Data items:
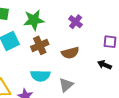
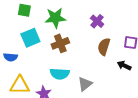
brown semicircle: (70, 53) -> (104, 47), moved, turned 120

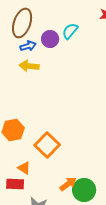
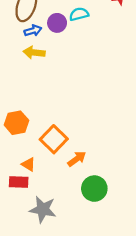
cyan semicircle: (70, 31) -> (79, 14), turned 36
orange arrow: (68, 184) -> (77, 159), moved

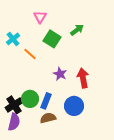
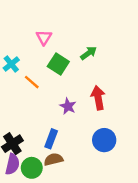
red arrow: (83, 78) -> (98, 98), moved
green circle: (30, 99) -> (32, 168), moved
blue circle: (74, 106) -> (104, 140), moved

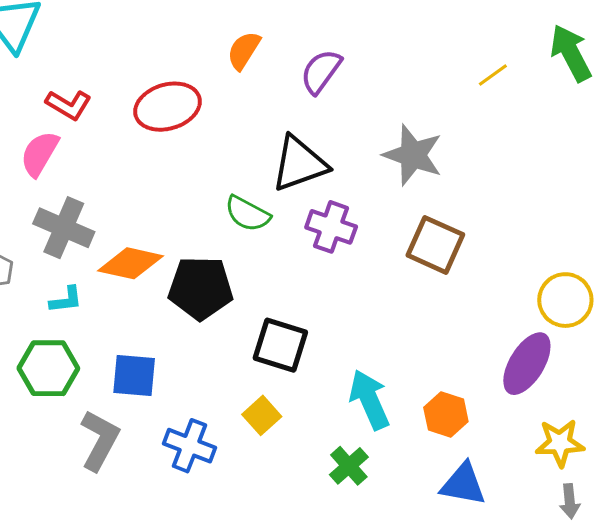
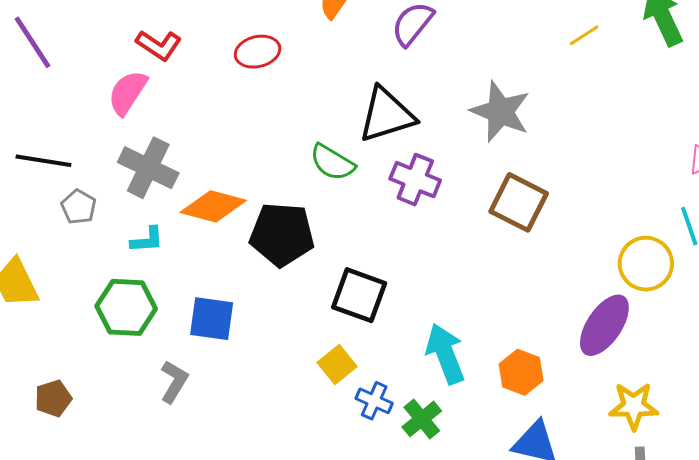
red ellipse: (168, 107) -> (258, 52), size x0.7
gray L-shape: (100, 440) -> (174, 382), size x0.7
blue cross: (190, 446) -> (374, 401), moved, size x0.7

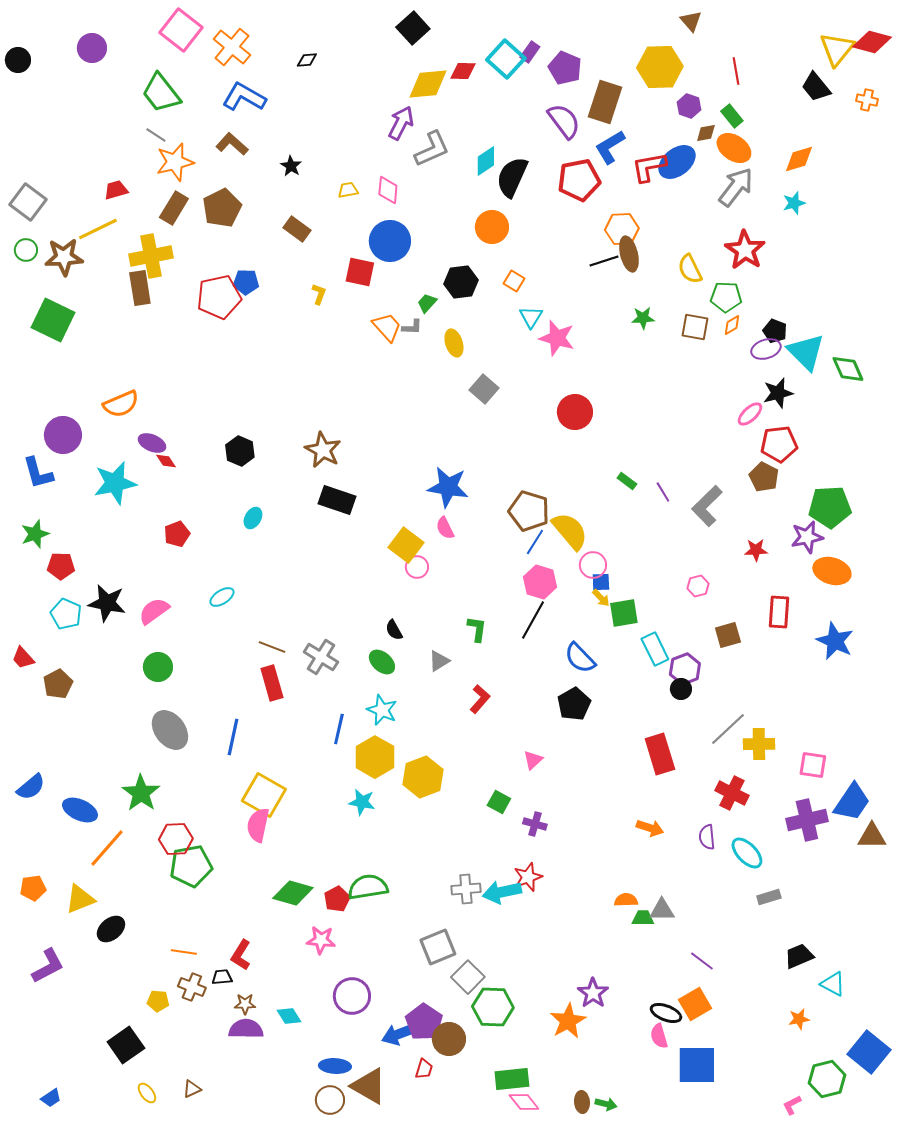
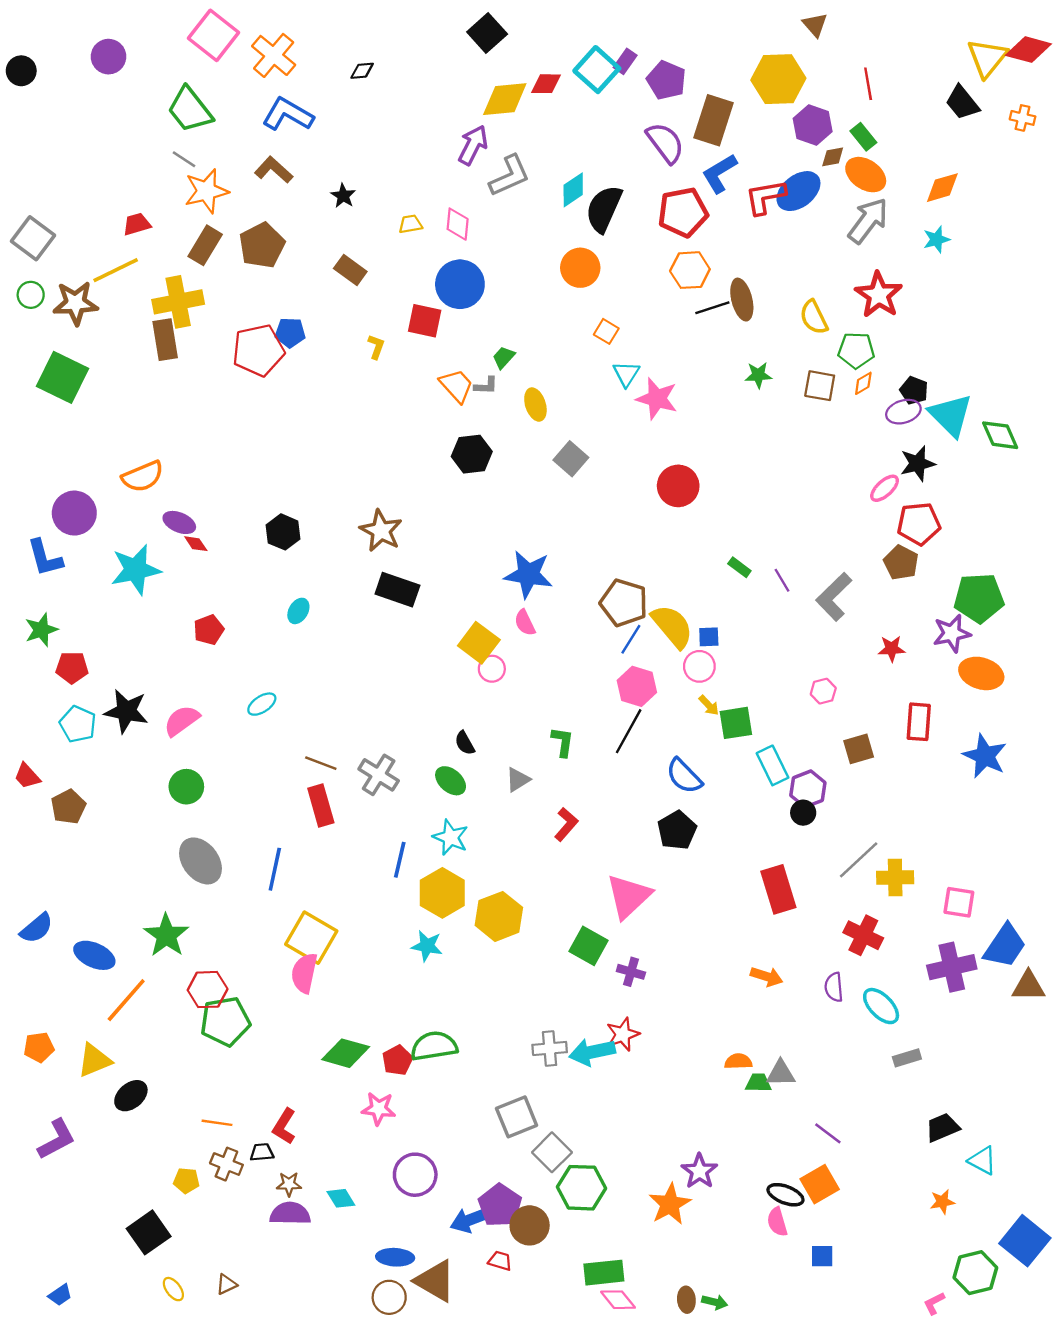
purple hexagon: (689, 106) -> (813, 125), size x1.4
orange hexagon: (622, 229) -> (690, 270), moved
black hexagon: (461, 282) -> (472, 454), moved
blue square: (601, 582) -> (709, 637), moved
pink triangle: (533, 760) -> (629, 896), size x2.0
green square: (499, 802) -> (589, 946), size x1.4
blue square: (697, 1065) -> (822, 1256), size x0.5
red trapezoid: (424, 1069) -> (500, 1261), turned -90

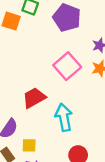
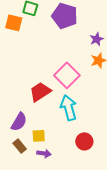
pink square: (67, 66) -> (67, 75), moved

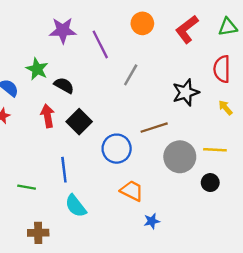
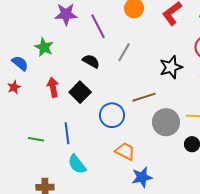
black semicircle: (64, 85) -> (91, 61), moved
green line: (27, 187) -> (36, 139), moved
blue star: (152, 221) -> (142, 177), size x1.5

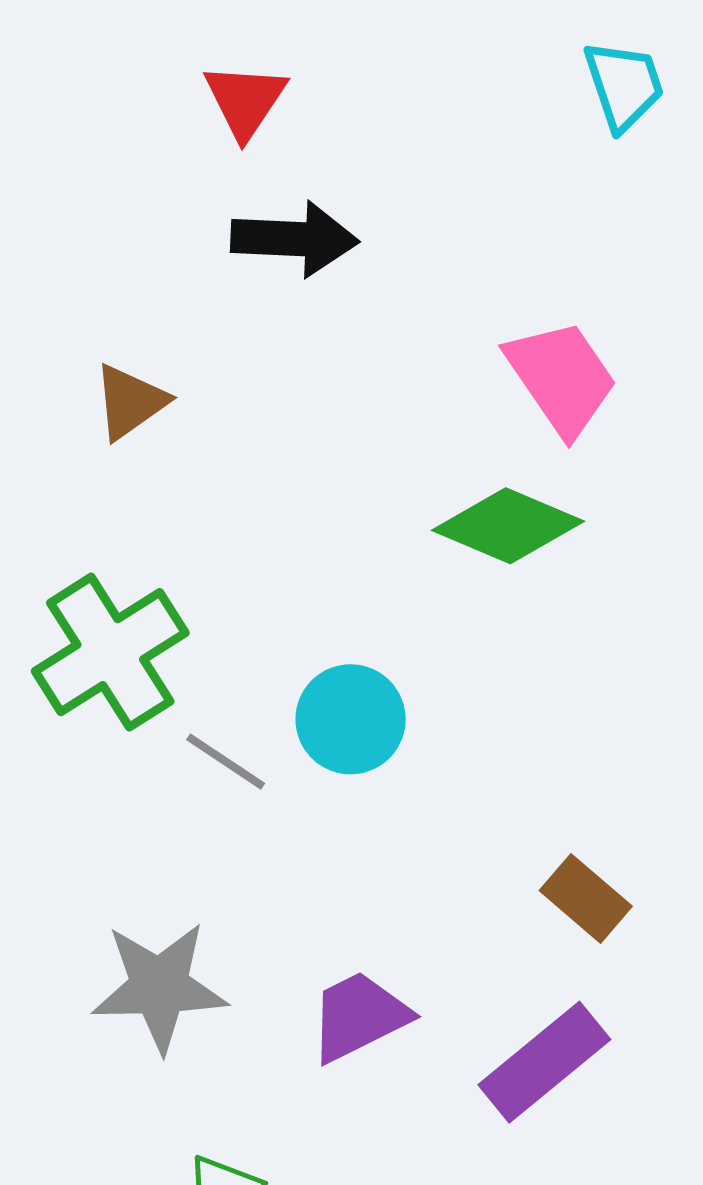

TASK STATEMENT: Every line from the one containing "green square: (499, 802)" through the last line of the data is to be retyped exactly, with nothing added and no pictures included.

RESULT BELOW:
green square: (499, 802) -> (589, 946), size x1.4
blue square: (697, 1065) -> (822, 1256), size x0.5
red trapezoid: (424, 1069) -> (500, 1261), turned -90

pink square: (67, 66) -> (67, 75), moved

black semicircle: (64, 85) -> (91, 61), moved
green line: (27, 187) -> (36, 139), moved
blue star: (152, 221) -> (142, 177), size x1.5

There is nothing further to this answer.